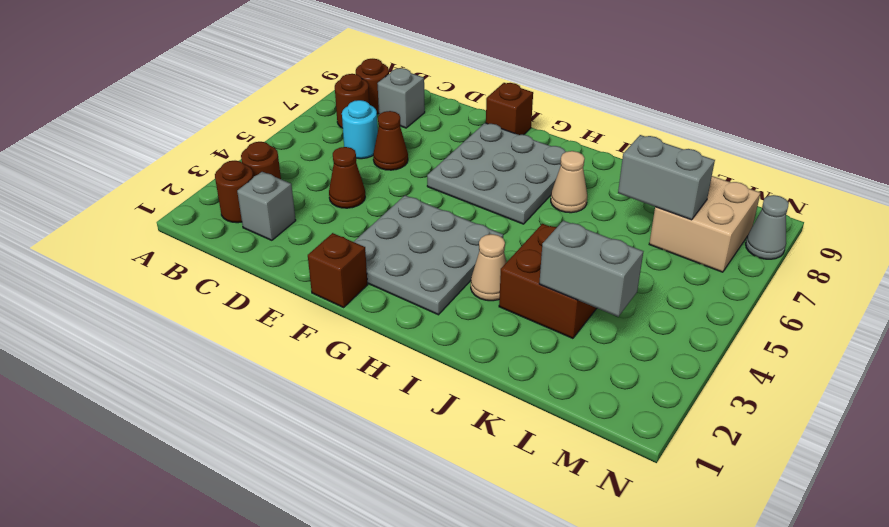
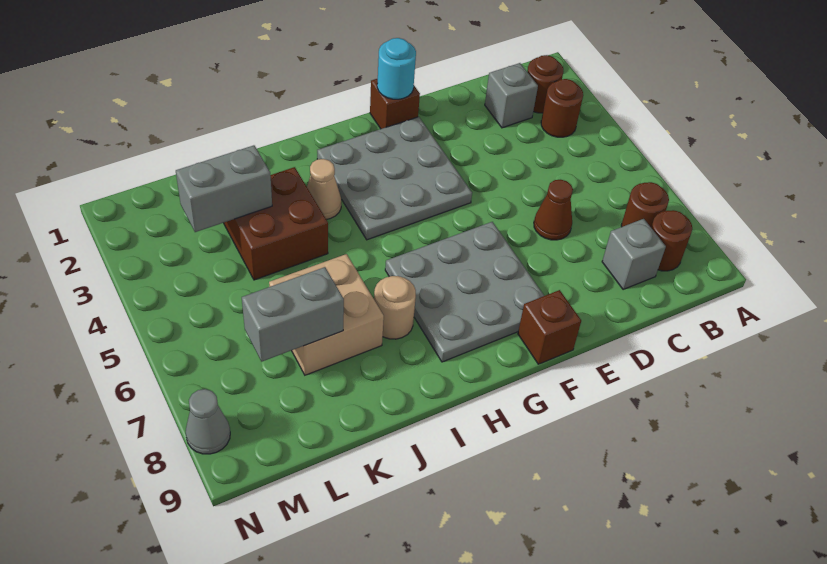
cyan round brick C6 level 1 -> cyan round brick F1 level 2
brown cone D4 level 1 -> none
tan cone I7 level 1 -> tan round brick I7 level 1
tan brick L7:M8 level 1 -> tan brick J6:K7 level 1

# Directions for this task
Write out the listing word for word, omitting the pictures it holds.

# Result of the exercise
cyan round brick C6 level 1 -> cyan round brick F1 level 2
brown cone D4 level 1 -> none
tan cone I7 level 1 -> tan round brick I7 level 1
tan brick L7:M8 level 1 -> tan brick J6:K7 level 1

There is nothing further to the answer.